Supplied material -
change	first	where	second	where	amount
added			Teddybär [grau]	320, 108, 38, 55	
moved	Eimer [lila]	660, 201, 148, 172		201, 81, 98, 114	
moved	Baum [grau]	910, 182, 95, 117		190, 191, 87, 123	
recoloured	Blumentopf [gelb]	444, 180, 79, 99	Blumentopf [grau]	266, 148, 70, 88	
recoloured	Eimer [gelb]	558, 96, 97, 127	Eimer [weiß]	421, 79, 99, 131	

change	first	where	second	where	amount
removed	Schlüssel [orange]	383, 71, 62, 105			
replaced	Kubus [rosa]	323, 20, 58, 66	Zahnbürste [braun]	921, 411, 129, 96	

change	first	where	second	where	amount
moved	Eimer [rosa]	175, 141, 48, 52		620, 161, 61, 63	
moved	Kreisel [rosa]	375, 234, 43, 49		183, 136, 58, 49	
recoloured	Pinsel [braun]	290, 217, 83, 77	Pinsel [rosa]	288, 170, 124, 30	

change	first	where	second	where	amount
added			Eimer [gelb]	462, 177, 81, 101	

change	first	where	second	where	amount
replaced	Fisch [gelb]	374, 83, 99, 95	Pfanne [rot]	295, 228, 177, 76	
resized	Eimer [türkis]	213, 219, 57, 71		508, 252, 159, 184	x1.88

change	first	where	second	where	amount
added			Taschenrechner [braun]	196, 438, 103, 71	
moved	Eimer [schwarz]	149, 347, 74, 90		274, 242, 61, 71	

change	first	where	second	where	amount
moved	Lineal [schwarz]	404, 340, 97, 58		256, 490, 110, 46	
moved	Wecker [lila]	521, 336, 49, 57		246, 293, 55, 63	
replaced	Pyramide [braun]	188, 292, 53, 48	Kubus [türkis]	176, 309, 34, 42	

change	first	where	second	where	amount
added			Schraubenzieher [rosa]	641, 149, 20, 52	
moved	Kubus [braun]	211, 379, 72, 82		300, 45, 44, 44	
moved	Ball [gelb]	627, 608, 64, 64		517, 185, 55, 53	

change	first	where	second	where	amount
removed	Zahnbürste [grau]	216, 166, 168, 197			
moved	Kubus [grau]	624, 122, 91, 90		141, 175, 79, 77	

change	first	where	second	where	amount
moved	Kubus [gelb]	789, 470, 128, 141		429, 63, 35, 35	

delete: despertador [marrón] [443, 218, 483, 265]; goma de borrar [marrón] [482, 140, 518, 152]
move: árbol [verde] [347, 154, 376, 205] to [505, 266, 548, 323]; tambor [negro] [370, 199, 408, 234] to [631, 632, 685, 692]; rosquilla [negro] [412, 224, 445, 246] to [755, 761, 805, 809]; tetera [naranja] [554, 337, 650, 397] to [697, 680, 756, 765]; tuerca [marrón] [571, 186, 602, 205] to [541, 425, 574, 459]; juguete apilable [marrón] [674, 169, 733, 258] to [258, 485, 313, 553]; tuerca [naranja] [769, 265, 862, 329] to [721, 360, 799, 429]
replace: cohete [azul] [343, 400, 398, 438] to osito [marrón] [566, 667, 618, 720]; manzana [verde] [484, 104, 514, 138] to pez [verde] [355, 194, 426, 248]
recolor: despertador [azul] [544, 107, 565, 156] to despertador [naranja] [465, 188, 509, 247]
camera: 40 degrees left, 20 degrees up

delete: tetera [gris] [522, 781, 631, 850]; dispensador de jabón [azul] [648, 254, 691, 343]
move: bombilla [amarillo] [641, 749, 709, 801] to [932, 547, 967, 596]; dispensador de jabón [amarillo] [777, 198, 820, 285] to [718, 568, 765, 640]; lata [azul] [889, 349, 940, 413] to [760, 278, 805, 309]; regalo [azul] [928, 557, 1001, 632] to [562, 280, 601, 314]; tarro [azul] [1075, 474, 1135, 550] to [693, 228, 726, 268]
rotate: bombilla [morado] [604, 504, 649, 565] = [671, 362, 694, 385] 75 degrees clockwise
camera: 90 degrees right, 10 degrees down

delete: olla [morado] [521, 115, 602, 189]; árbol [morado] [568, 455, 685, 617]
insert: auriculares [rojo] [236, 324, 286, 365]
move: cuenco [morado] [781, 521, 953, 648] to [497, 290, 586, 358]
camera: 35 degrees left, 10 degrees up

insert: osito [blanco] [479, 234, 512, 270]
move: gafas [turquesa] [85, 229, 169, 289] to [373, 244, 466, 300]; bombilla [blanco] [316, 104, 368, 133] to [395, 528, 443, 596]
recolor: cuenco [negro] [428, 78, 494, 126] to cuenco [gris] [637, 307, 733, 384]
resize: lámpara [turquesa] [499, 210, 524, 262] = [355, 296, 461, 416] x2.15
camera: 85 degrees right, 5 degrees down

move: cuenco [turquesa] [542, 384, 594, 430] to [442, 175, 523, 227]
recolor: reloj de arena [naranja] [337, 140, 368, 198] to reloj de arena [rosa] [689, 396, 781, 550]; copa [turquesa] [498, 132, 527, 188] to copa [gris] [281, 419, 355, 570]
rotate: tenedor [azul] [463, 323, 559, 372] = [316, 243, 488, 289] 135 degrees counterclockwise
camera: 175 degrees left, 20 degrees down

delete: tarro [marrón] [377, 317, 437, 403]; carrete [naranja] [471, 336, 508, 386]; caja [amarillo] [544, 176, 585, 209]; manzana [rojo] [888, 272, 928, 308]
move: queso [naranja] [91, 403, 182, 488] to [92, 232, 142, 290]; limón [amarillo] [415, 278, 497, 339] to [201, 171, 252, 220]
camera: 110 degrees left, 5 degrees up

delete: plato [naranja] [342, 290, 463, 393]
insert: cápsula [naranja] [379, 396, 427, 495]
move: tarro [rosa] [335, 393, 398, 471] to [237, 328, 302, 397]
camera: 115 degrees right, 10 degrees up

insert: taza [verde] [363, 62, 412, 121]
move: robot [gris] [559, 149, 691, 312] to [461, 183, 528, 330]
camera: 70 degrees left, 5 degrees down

Task details -
In how many lines of the records does the word "despertador" appear? Answer with the number only.

Answer space -
2